## What the task asks
Find the line containing "(277, 142) = (103, 380): turquoise" in the listing below. Repeat it exactly, along with each following line up to and including the one containing "(532, 162) = (189, 196): brown".

****

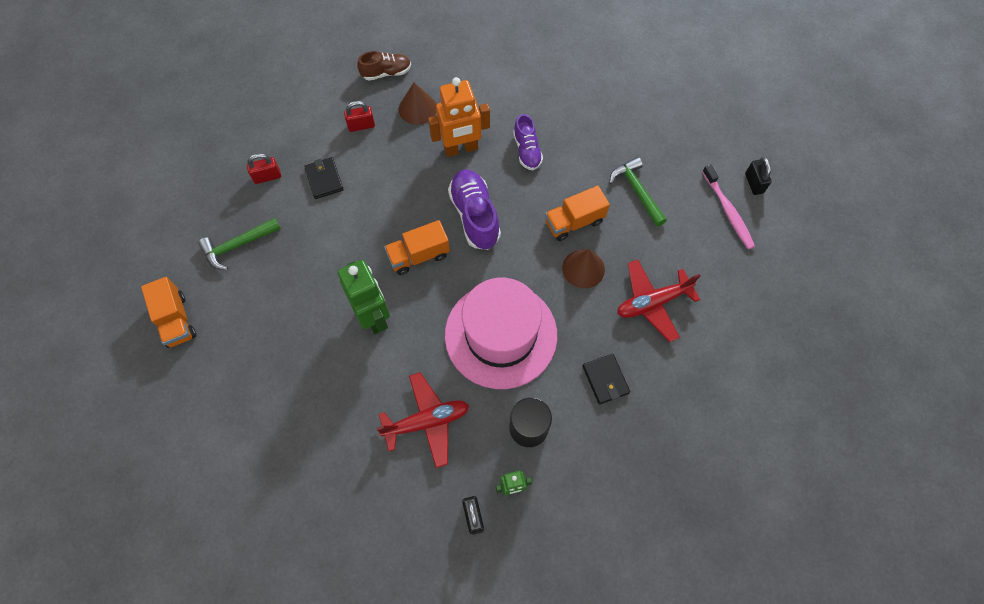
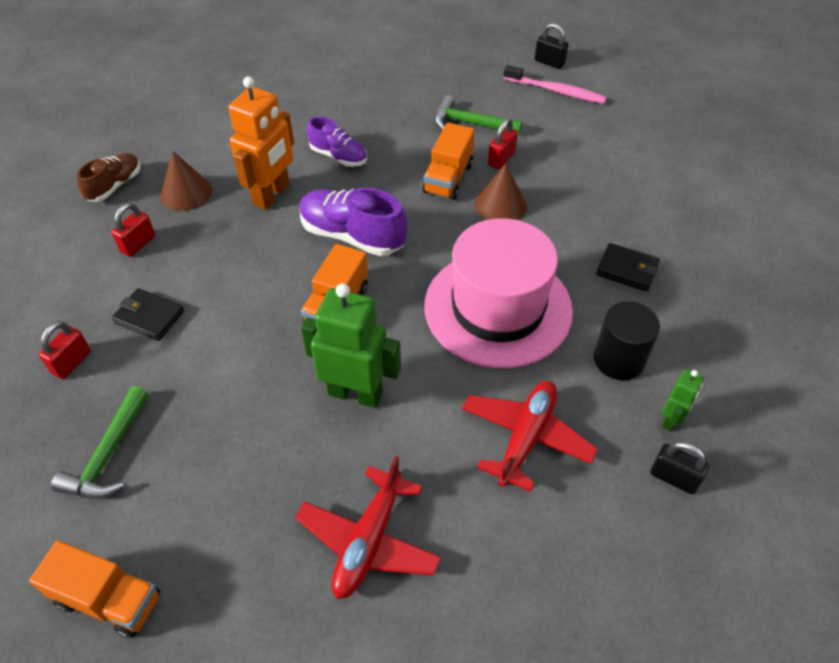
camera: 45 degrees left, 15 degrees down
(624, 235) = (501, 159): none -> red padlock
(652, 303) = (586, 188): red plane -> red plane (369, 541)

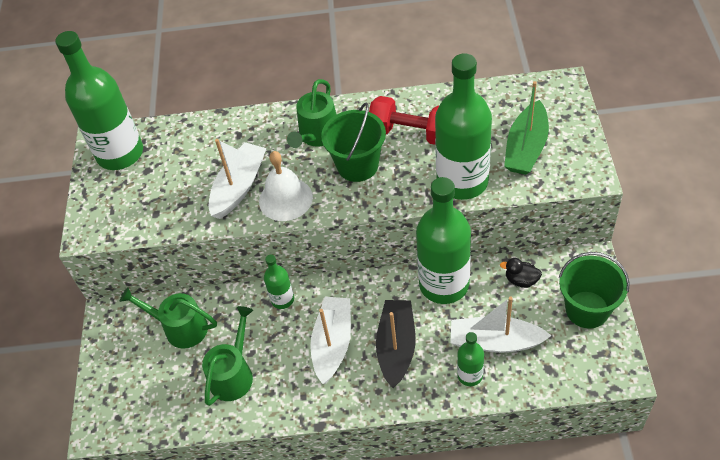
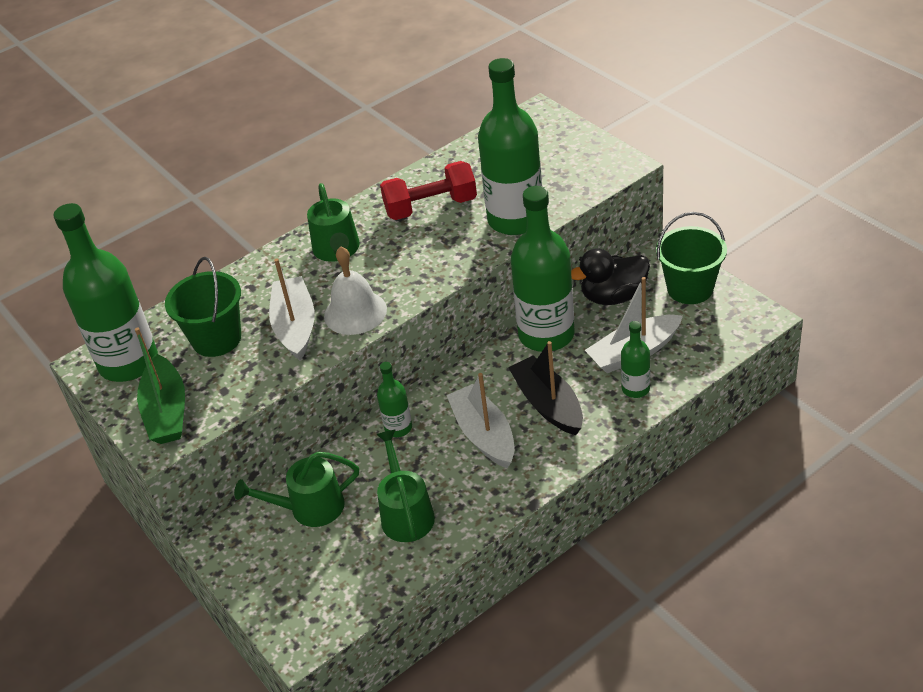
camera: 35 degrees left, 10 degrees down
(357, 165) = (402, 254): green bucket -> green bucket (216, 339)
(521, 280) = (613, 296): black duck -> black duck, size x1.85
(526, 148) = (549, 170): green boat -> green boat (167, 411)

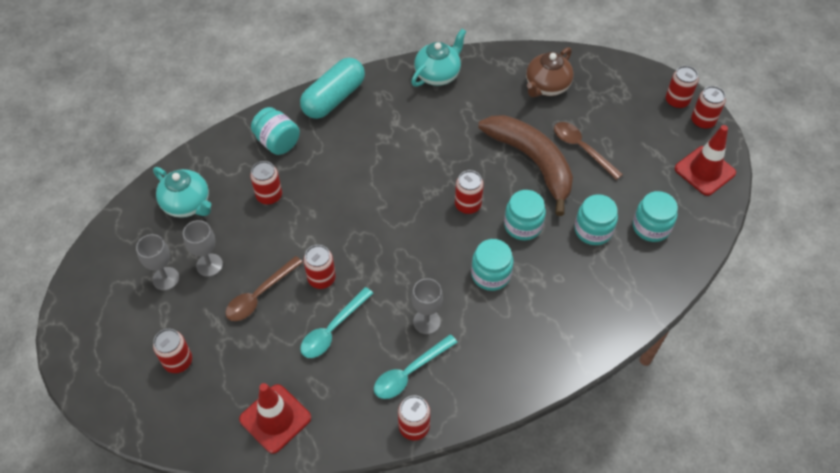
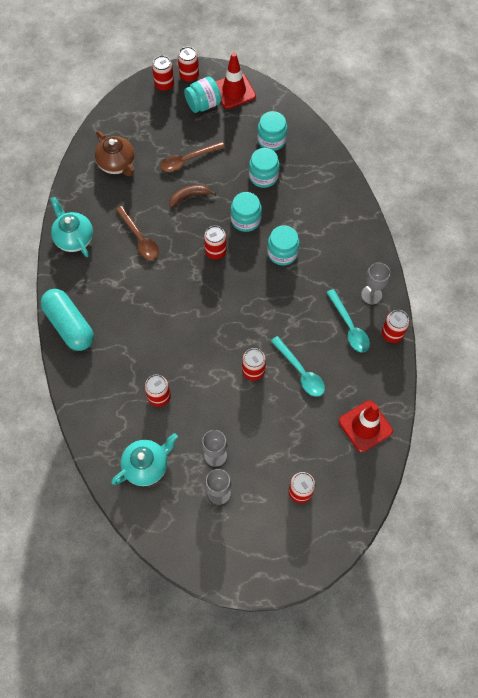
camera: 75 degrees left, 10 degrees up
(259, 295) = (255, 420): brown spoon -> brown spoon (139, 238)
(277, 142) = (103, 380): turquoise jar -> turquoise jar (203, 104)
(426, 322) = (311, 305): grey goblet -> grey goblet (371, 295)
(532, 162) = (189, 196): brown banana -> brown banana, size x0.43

****

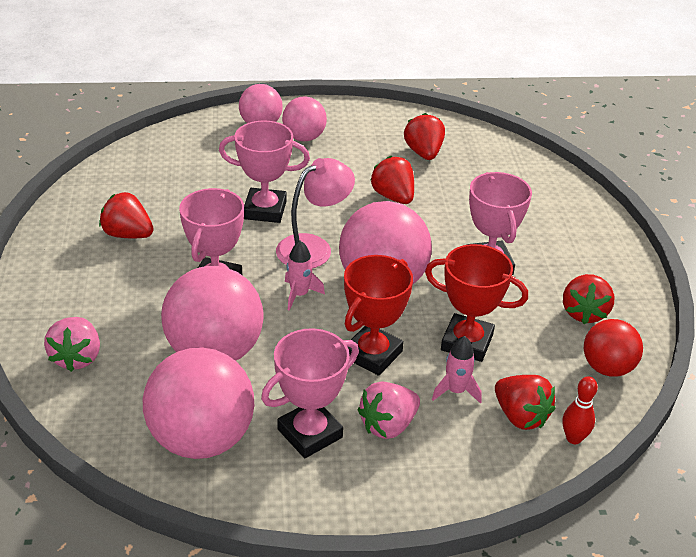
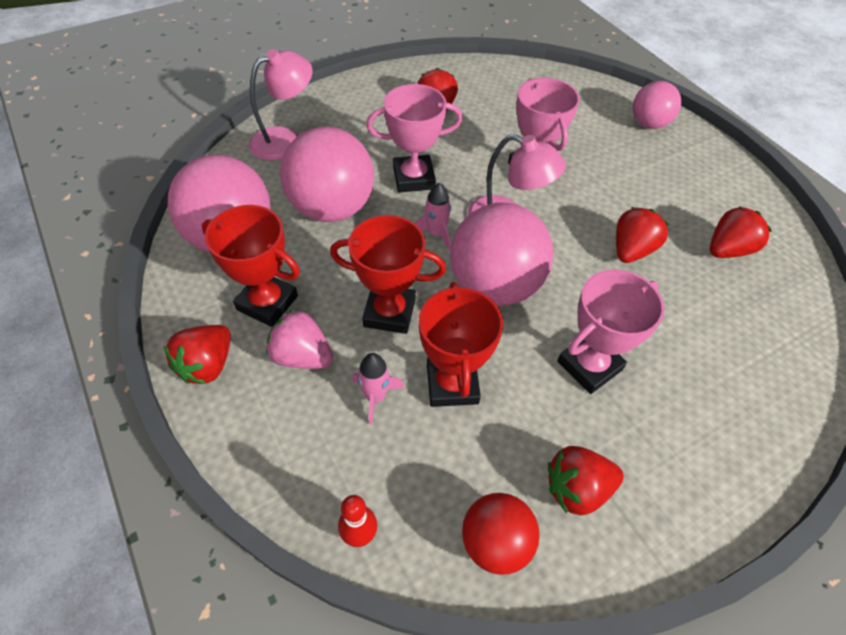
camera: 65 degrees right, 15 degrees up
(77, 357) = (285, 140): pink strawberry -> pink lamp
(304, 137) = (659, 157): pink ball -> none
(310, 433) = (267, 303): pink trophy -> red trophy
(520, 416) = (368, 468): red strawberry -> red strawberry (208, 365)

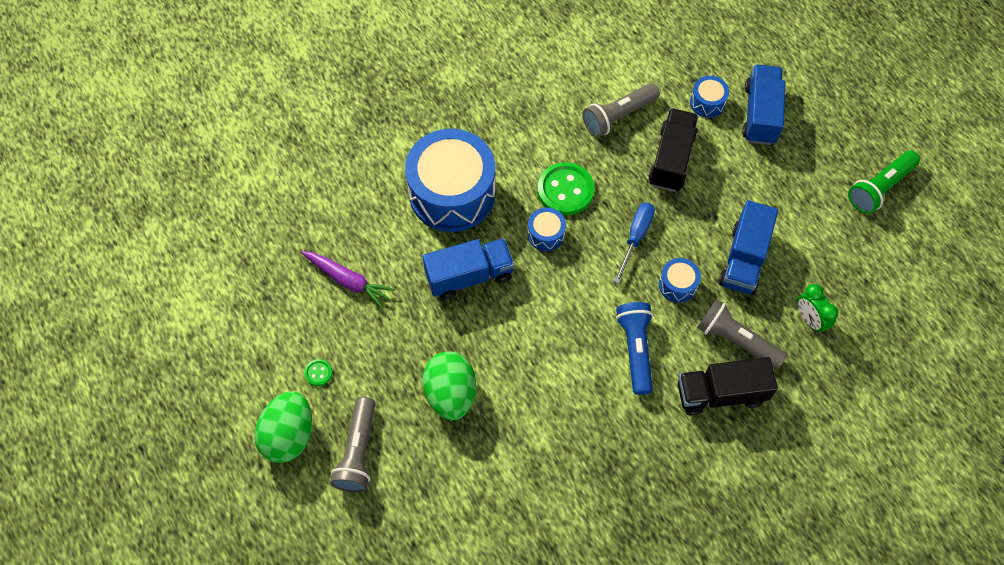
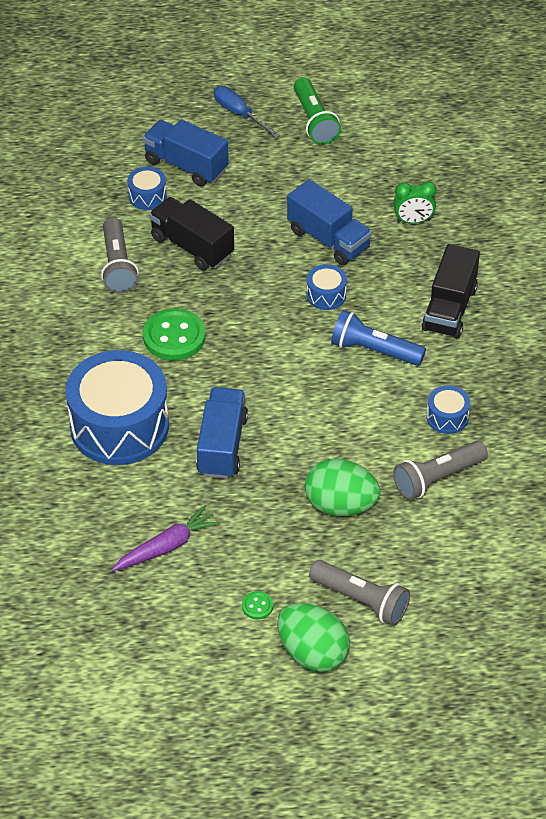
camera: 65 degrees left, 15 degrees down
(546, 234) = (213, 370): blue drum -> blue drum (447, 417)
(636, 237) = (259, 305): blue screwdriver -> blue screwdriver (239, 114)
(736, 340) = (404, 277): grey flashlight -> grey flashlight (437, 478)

****

## Task answer
(277, 142) = (103, 380): turquoise jar -> turquoise jar (203, 104)
(426, 322) = (311, 305): grey goblet -> grey goblet (371, 295)
(532, 162) = (189, 196): brown banana -> brown banana, size x0.43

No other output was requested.